Look through the entries below, please, and copy every line with the word "right".
BEGIN Exercise data
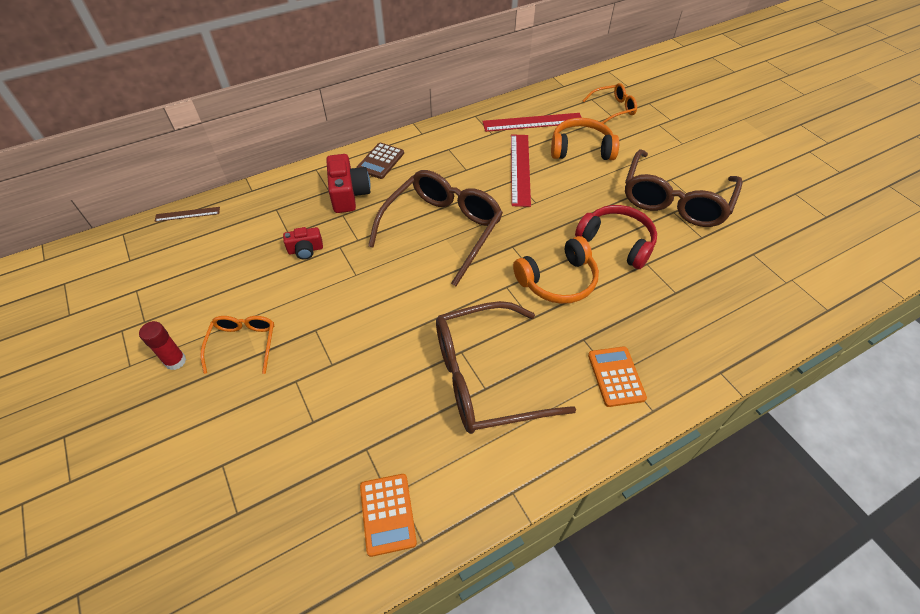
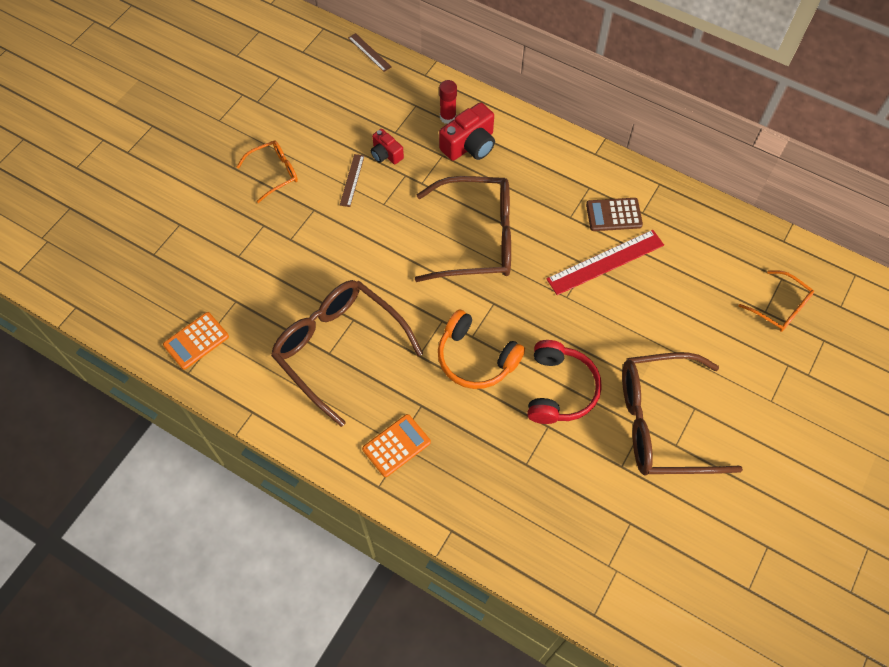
camera: 60 degrees right, 10 degrees up
(175, 361) = (237, 143): red glue stick -> red glue stick (448, 117)
(310, 286) = (352, 180): none -> brown ruler
(380, 161) = (529, 143): brown calculator -> brown calculator (613, 215)
(533, 122) = (690, 240): red ruler -> none
(581, 149) = (680, 304): orange headphones -> none

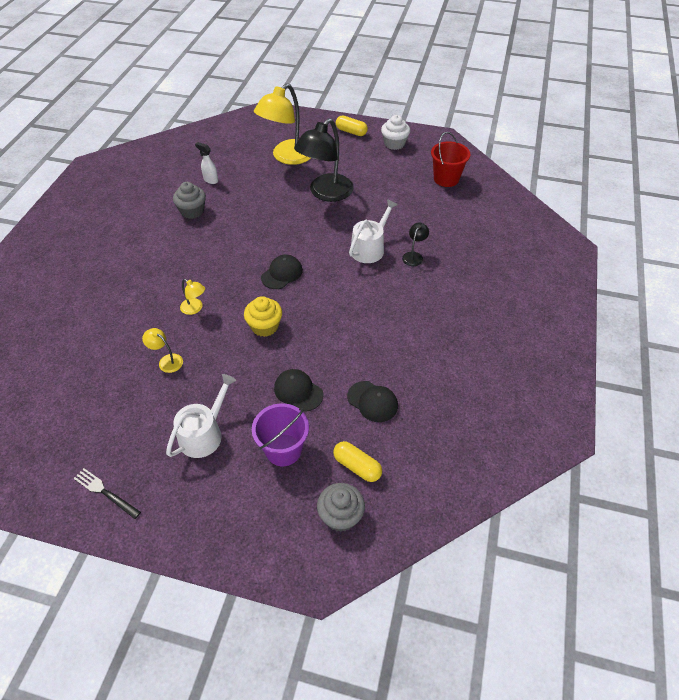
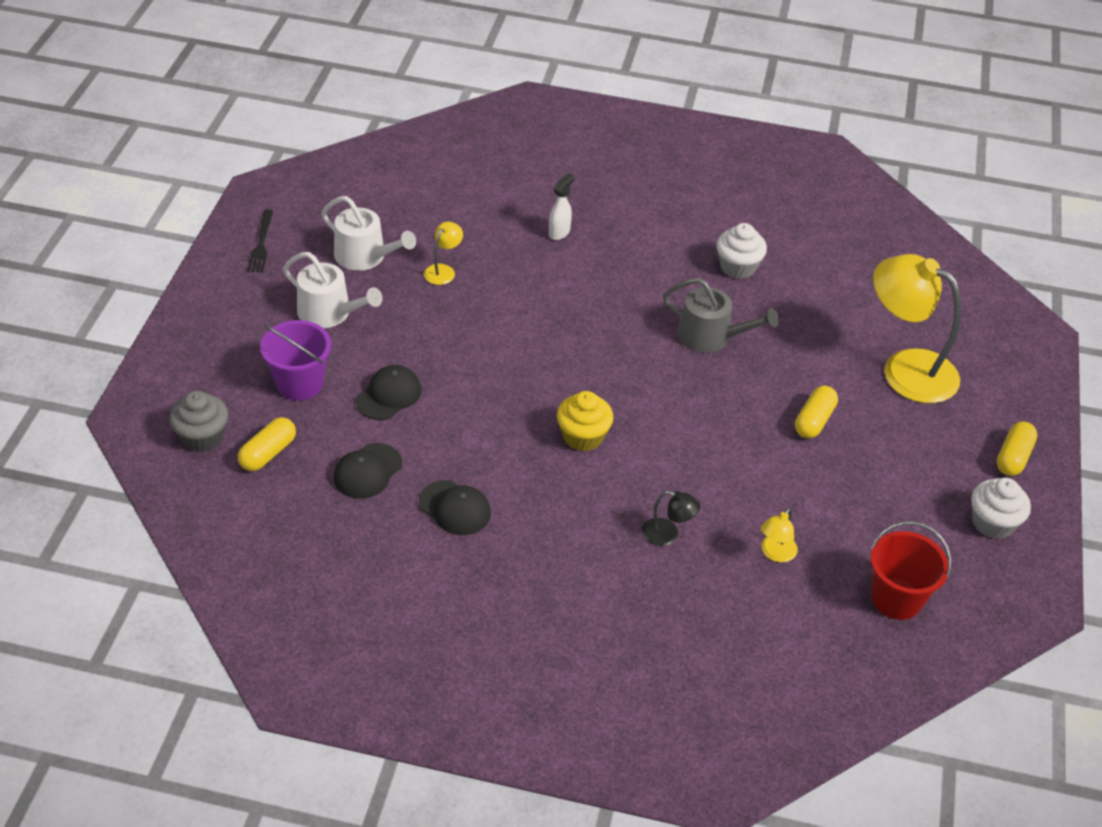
camera: 85 degrees right, 5 degrees down
(105, 492) = (261, 244): black fork -> black fork turned 150 degrees clockwise
(192, 211) = (737, 267): grey cupcake -> white cupcake
(195, 308) = (534, 287): yellow lamp -> yellow lamp (775, 553)
(210, 180) = (819, 280): white spray bottle -> white spray bottle (559, 232)
(254, 227) = (711, 336): none -> grey watering can
(265, 326) = (503, 358): yellow cupcake -> yellow cupcake (583, 436)
(282, 274) = (610, 372): black cap -> black cap (455, 508)
(325, 193) = (814, 421): black lamp -> yellow capsule
(370, 248) = (679, 476): white watering can -> white watering can (365, 256)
END Exercise data
**Task solution**.
camera: 60 degrees right, 10 degrees up
camera: 85 degrees right, 5 degrees down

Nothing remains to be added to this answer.